[Object transformation records]
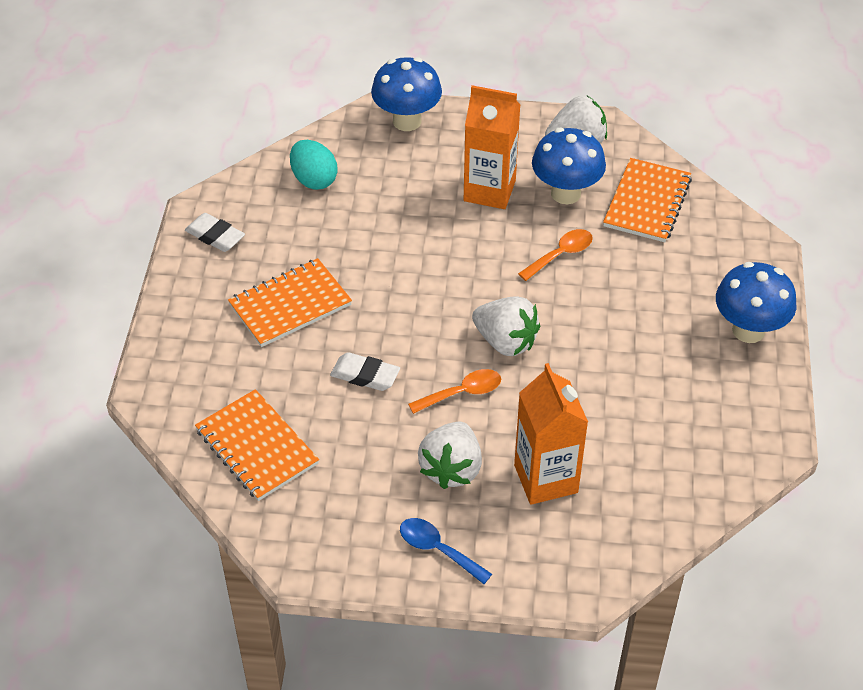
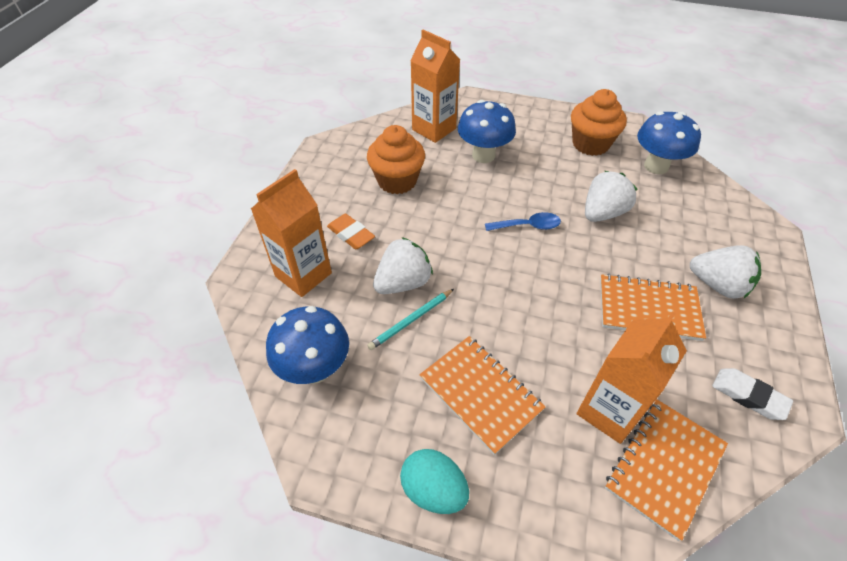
orange carton: 2 -> 3
orange cupcake: 0 -> 2
orange eraser: 0 -> 1
orange spoon: 2 -> 0
turquoise pencil: 0 -> 1
white eraser: 2 -> 1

> [Problem statement]:
The lines that mention the word "orange" should be pulled from the records above.

> [Answer to this exercise]:
orange carton: 2 -> 3
orange cupcake: 0 -> 2
orange eraser: 0 -> 1
orange spoon: 2 -> 0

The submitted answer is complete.